▶

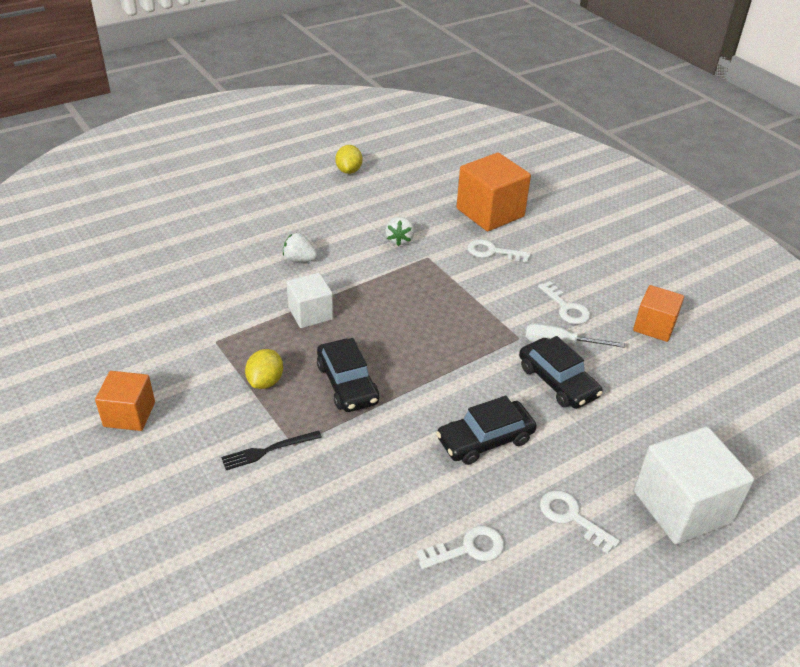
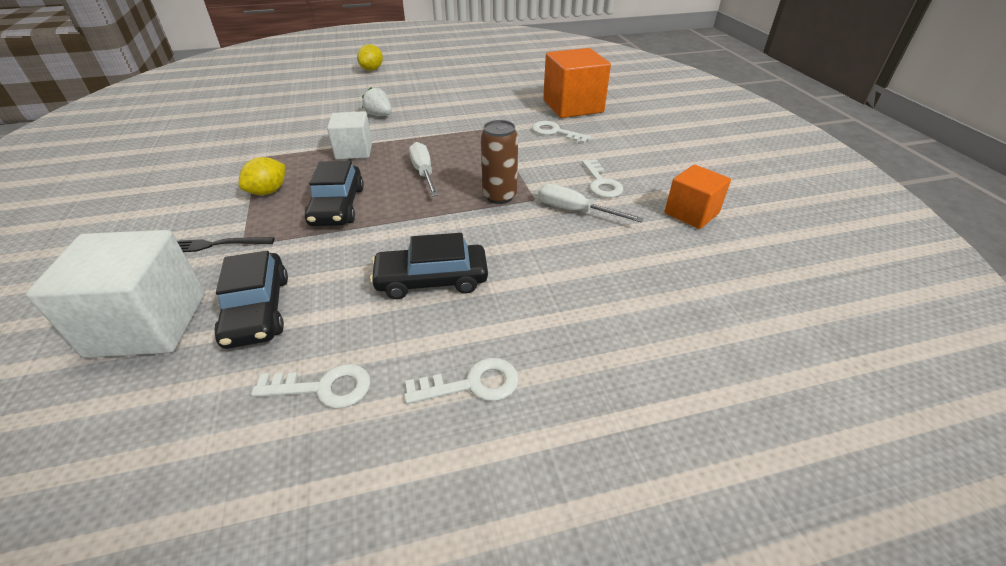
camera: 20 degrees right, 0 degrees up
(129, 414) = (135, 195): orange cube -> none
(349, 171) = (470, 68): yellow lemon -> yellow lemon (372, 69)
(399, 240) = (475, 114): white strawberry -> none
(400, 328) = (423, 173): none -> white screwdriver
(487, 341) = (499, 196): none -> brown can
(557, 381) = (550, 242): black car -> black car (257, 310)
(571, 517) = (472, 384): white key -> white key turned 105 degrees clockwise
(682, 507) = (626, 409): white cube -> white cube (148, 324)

◀
▶

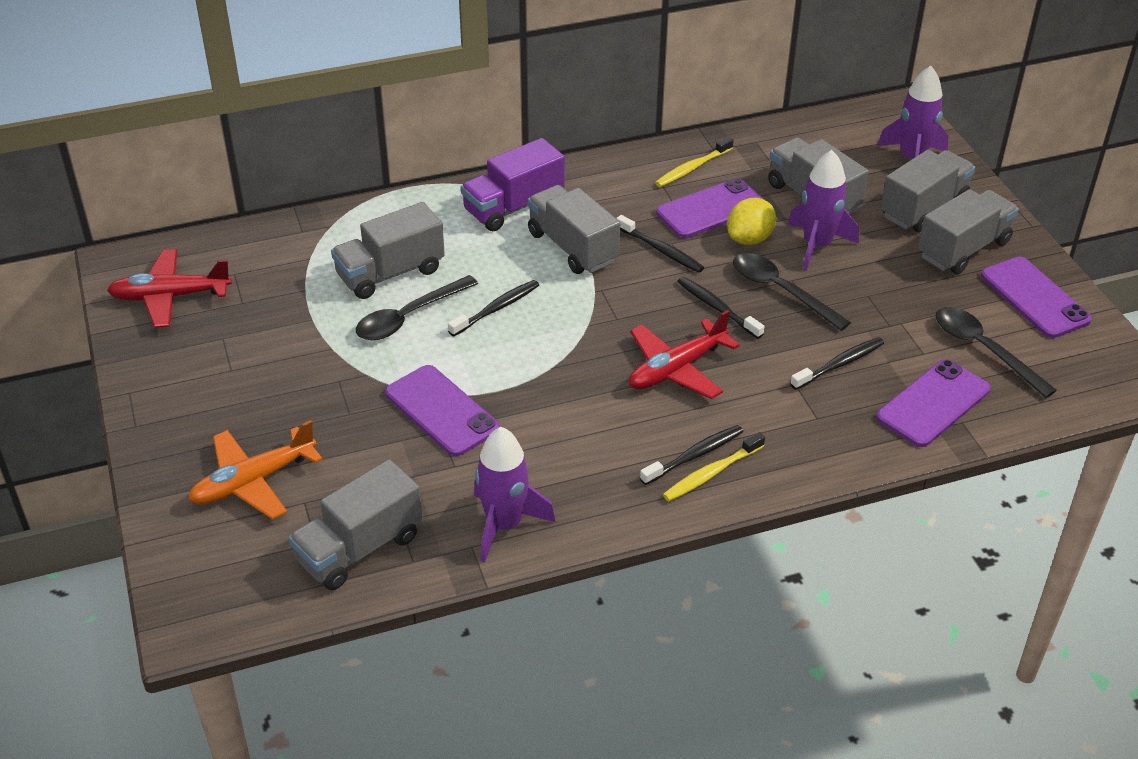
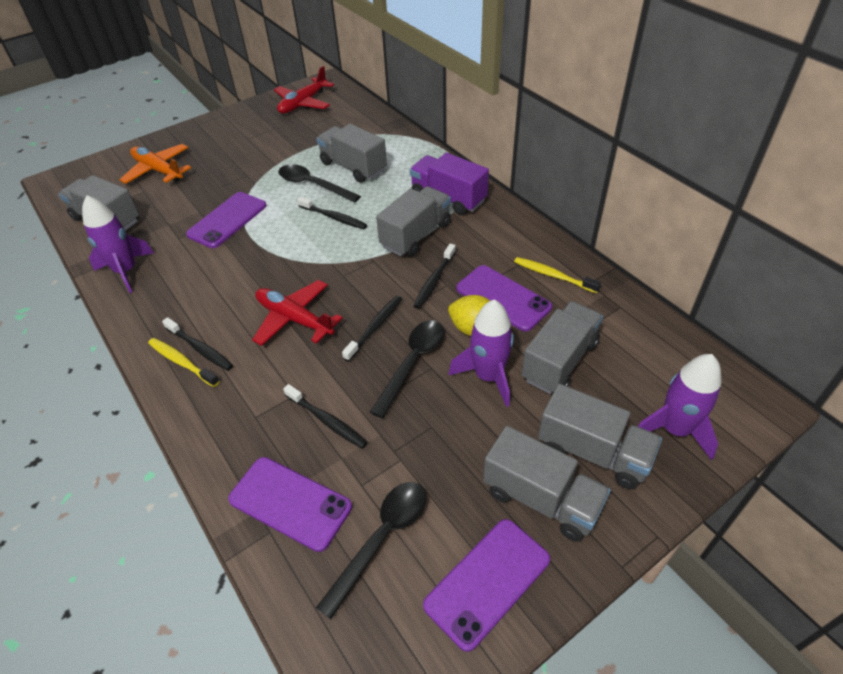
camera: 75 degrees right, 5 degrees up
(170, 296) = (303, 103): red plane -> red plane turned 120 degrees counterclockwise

◀

▶ _Exercise objective_: From the records above, transcribe without alteration every line from the one with "camera: 20 degrees right, 0 degrees up" to the one with "(682, 507) = (626, 409): white", inclusive.

▶ _Task response_:
camera: 20 degrees right, 0 degrees up
(129, 414) = (135, 195): orange cube -> none
(349, 171) = (470, 68): yellow lemon -> yellow lemon (372, 69)
(399, 240) = (475, 114): white strawberry -> none
(400, 328) = (423, 173): none -> white screwdriver
(487, 341) = (499, 196): none -> brown can
(557, 381) = (550, 242): black car -> black car (257, 310)
(571, 517) = (472, 384): white key -> white key turned 105 degrees clockwise
(682, 507) = (626, 409): white cube -> white cube (148, 324)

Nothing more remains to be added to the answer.